* Input data *
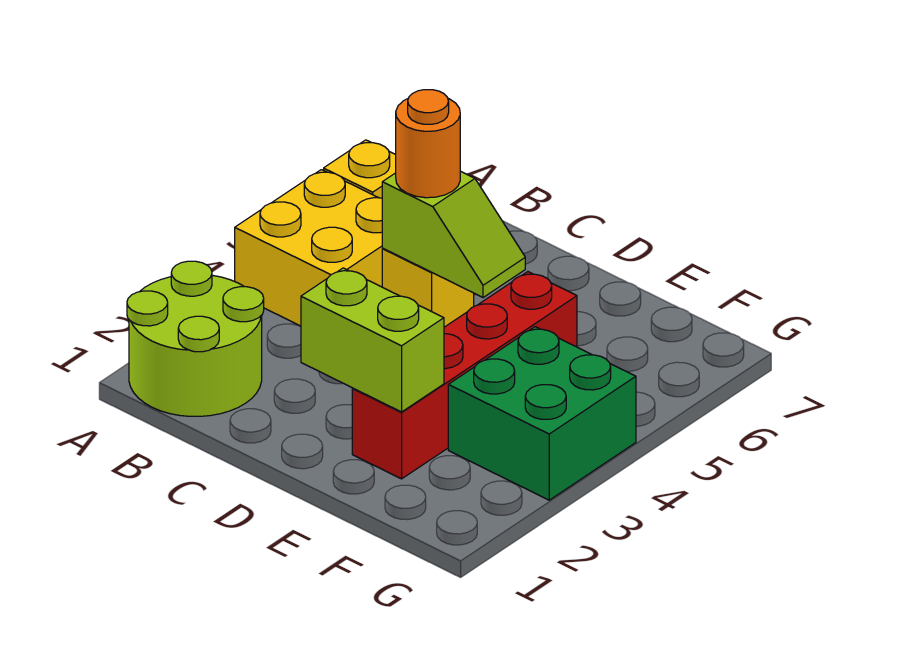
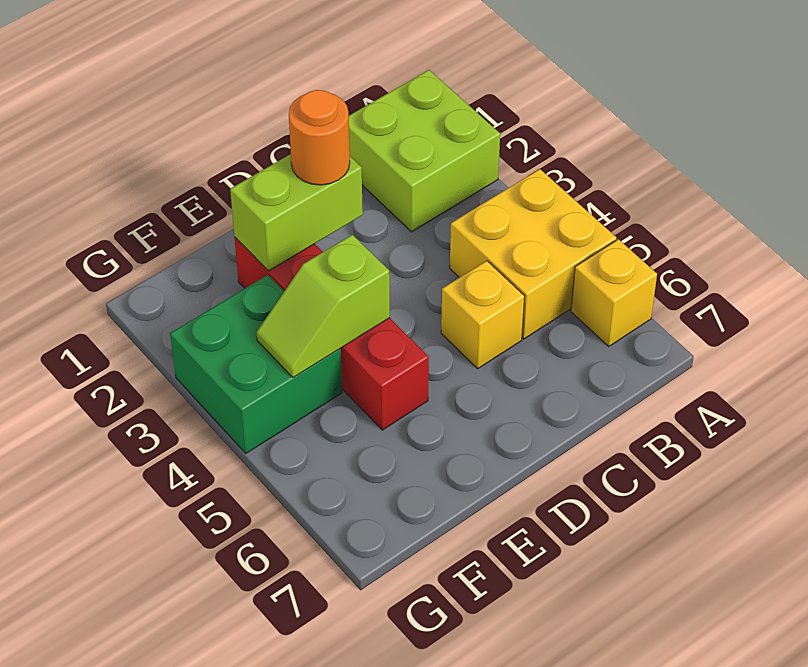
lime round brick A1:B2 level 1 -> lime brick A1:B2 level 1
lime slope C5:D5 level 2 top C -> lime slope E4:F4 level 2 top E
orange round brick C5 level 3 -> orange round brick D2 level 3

==

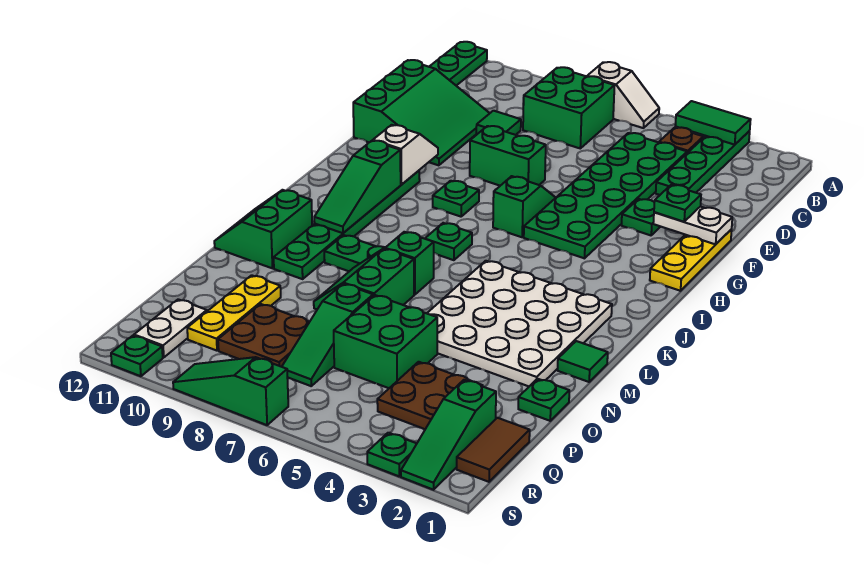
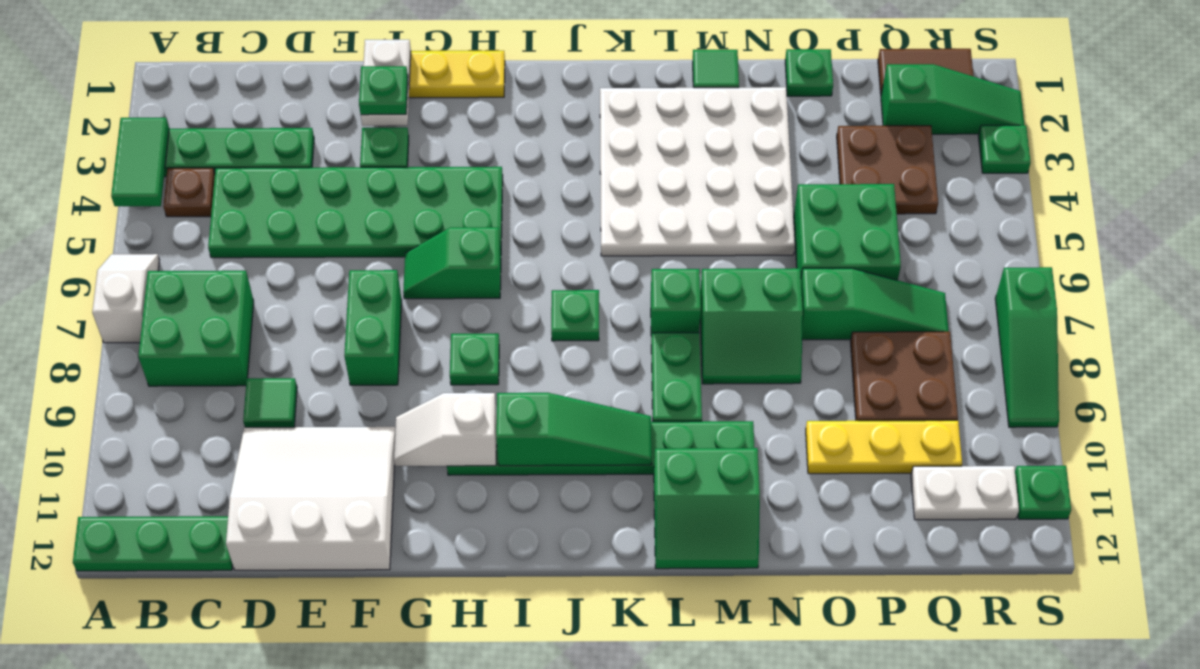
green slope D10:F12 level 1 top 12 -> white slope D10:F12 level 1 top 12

---

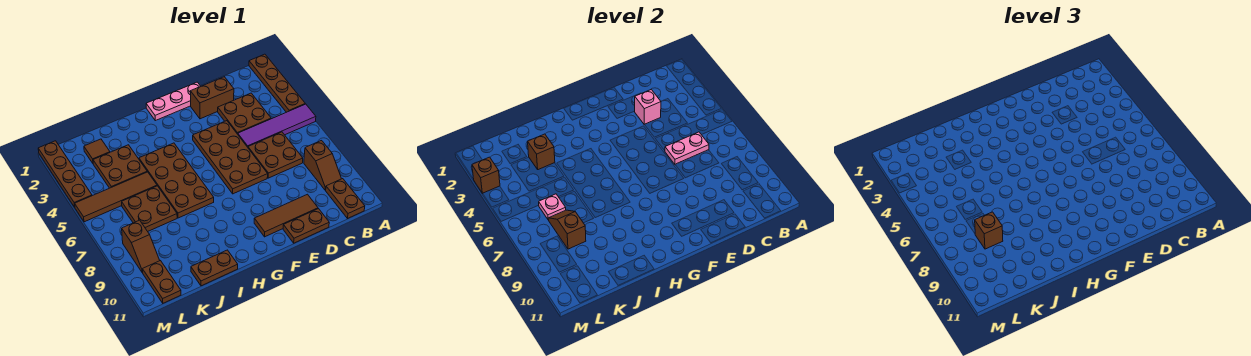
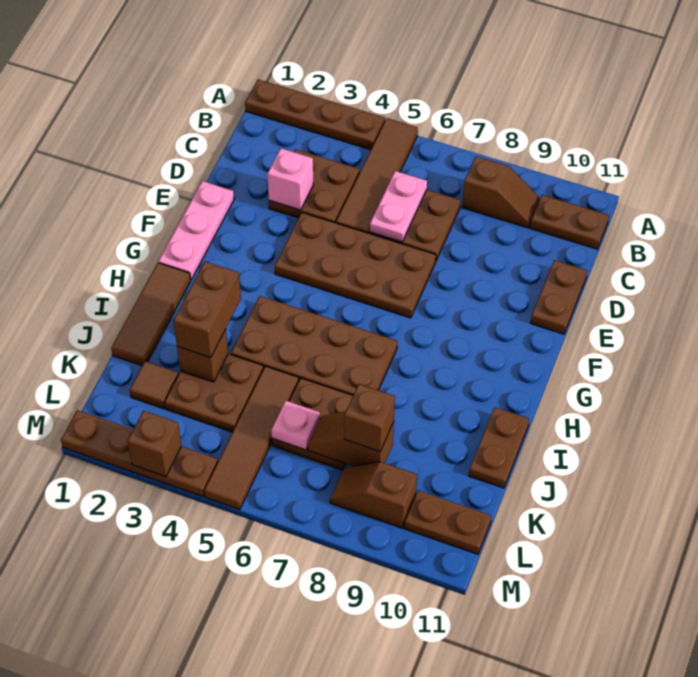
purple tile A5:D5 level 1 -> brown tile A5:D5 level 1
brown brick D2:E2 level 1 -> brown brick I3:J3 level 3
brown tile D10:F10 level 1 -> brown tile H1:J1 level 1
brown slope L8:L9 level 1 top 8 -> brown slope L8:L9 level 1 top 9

* The problem *
From the material above, set down exactly the lines starting at the one with "lime round brick" and ending at the one with "orange round brick C5", end lines included.

* Answer box *
lime round brick A1:B2 level 1 -> lime brick A1:B2 level 1
lime slope C5:D5 level 2 top C -> lime slope E4:F4 level 2 top E
orange round brick C5 level 3 -> orange round brick D2 level 3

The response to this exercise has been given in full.